■ **What you are asked to do**
Transcribe exactly the lines that fall between the one holding "in_second: [249, 232]" and the one holding "in_first: [224, 491]", inclusive, from the entries below.

■ **Records for the task**

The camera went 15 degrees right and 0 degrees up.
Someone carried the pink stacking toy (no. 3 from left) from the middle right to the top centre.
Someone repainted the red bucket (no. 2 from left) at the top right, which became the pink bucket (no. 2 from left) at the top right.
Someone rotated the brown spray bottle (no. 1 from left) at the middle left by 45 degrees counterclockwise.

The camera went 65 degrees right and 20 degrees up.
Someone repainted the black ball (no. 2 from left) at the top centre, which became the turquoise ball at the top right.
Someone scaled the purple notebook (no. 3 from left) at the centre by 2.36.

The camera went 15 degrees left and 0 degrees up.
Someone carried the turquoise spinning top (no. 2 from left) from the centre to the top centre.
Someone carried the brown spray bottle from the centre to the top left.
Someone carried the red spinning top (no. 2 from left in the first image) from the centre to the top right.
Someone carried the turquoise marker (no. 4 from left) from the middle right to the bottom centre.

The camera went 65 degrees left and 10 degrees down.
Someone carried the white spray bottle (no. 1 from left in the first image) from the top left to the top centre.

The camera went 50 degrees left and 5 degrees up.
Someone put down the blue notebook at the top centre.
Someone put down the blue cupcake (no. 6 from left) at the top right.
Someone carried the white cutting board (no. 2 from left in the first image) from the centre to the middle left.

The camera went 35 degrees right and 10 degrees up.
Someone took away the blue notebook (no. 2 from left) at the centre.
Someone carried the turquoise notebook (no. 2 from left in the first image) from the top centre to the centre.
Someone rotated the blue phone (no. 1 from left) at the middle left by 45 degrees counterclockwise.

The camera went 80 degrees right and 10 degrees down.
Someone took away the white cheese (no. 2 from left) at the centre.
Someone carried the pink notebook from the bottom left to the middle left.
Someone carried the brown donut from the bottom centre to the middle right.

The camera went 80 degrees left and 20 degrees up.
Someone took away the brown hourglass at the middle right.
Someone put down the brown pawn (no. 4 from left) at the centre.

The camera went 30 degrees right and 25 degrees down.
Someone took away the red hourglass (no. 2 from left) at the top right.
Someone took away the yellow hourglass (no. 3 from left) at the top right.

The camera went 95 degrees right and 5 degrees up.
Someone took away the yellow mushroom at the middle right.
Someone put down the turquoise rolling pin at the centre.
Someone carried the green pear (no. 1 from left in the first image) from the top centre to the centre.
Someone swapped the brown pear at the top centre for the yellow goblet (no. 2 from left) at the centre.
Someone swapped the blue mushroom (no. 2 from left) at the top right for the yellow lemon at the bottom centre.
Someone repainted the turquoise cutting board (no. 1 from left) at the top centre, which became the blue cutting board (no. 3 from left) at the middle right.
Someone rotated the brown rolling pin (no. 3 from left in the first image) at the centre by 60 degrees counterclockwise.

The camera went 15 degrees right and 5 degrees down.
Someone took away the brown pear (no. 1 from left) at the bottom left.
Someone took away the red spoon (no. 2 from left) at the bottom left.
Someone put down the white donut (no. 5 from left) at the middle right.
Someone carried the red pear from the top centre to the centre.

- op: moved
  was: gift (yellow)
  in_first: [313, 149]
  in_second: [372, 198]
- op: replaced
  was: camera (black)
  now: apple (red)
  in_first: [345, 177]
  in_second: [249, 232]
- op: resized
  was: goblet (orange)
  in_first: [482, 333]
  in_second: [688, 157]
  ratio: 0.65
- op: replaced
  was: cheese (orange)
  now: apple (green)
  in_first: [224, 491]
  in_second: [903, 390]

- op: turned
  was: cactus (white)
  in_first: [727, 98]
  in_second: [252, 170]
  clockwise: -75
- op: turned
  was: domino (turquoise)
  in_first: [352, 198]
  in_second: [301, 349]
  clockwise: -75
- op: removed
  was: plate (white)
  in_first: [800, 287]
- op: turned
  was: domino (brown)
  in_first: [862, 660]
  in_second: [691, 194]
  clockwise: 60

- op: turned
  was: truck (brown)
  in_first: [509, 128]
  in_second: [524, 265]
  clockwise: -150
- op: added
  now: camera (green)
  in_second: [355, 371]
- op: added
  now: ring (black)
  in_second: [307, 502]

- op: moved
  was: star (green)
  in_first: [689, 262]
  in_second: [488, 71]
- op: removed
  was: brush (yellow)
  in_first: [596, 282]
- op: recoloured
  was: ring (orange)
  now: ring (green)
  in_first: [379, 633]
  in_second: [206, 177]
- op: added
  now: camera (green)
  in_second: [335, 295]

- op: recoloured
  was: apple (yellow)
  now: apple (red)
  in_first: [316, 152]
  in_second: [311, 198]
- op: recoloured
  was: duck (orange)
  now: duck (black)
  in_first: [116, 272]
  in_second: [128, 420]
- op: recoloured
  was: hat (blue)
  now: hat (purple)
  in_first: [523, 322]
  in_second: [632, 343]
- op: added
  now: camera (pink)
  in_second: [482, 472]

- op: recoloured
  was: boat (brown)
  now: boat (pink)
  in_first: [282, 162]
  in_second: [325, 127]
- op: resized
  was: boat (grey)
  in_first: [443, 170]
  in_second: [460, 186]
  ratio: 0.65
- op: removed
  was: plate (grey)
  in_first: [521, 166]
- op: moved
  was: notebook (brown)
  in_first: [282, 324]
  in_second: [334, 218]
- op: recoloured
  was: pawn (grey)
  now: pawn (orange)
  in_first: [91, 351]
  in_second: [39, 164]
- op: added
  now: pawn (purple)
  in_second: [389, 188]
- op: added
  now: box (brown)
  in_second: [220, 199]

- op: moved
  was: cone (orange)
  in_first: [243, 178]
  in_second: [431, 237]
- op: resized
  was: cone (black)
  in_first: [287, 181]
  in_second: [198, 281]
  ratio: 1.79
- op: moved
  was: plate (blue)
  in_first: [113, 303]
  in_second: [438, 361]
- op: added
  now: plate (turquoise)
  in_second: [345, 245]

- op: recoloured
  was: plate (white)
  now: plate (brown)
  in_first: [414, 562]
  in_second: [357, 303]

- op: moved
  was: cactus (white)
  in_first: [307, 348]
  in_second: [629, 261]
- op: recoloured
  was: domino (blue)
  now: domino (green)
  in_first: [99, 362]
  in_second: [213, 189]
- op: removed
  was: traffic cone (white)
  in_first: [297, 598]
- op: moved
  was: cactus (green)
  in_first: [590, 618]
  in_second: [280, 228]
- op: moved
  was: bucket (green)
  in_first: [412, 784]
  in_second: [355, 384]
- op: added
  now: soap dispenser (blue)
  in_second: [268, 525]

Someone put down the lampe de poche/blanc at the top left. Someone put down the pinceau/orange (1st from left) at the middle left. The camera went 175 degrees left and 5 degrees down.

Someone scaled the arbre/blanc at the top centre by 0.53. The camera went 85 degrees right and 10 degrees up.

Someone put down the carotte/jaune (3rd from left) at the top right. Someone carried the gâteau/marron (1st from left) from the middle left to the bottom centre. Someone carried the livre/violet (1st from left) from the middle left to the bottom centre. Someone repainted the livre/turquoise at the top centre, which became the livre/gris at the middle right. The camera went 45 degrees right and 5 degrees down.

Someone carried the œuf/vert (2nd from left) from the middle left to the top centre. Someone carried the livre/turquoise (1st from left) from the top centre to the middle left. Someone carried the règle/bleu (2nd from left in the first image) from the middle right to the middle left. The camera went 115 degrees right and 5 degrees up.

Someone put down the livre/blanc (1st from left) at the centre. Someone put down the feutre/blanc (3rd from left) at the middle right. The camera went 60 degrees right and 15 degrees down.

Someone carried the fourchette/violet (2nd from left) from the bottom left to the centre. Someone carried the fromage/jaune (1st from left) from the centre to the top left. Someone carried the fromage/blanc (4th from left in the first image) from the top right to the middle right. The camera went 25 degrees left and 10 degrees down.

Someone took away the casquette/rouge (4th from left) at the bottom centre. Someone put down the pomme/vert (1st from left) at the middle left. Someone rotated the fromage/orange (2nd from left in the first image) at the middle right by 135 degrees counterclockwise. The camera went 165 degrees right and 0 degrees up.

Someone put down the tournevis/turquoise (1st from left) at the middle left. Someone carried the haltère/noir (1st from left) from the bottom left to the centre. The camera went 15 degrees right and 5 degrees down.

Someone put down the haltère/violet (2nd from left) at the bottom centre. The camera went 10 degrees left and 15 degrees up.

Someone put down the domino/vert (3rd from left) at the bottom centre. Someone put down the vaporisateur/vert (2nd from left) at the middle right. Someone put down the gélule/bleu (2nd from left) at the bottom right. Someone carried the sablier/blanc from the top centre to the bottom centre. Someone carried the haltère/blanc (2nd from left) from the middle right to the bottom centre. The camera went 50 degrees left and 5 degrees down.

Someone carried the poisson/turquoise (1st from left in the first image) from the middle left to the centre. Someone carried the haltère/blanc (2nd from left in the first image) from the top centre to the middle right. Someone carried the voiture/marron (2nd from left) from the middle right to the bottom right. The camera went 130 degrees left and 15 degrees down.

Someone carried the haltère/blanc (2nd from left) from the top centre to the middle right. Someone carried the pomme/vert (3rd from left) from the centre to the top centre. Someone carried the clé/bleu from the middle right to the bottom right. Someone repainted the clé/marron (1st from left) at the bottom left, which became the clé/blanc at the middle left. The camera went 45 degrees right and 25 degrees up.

■ **Finished task**
  in_second: [249, 232]
- op: resized
  was: goblet (orange)
  in_first: [482, 333]
  in_second: [688, 157]
  ratio: 0.65
- op: replaced
  was: cheese (orange)
  now: apple (green)
  in_first: [224, 491]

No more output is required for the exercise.